## ASSIGNMENT
Look through the records below for the line with "orange carrot: 8 -> 5" and the line with "yellow stacking toy: 15 -> 13", then return those lines and all lines between, exactly.

## INPUT RECORDS
══════════
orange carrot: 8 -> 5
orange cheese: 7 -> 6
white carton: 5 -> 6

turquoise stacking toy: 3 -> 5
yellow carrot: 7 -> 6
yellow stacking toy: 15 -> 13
══════════
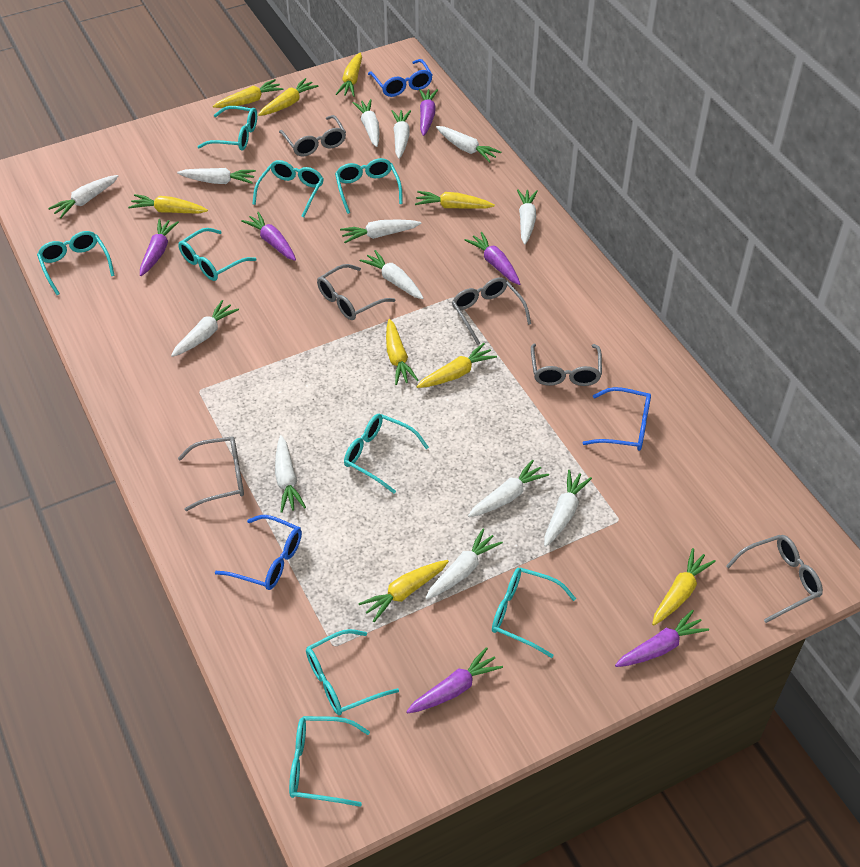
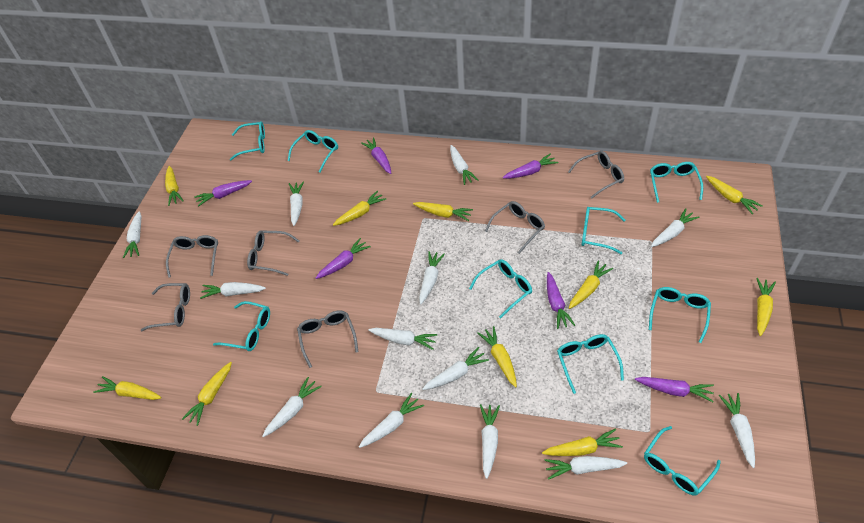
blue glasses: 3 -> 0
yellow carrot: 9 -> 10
══════════
## SOLVED EXERCISE
orange carrot: 8 -> 5
orange cheese: 7 -> 6
white carton: 5 -> 6

turquoise stacking toy: 3 -> 5
yellow carrot: 7 -> 6
yellow stacking toy: 15 -> 13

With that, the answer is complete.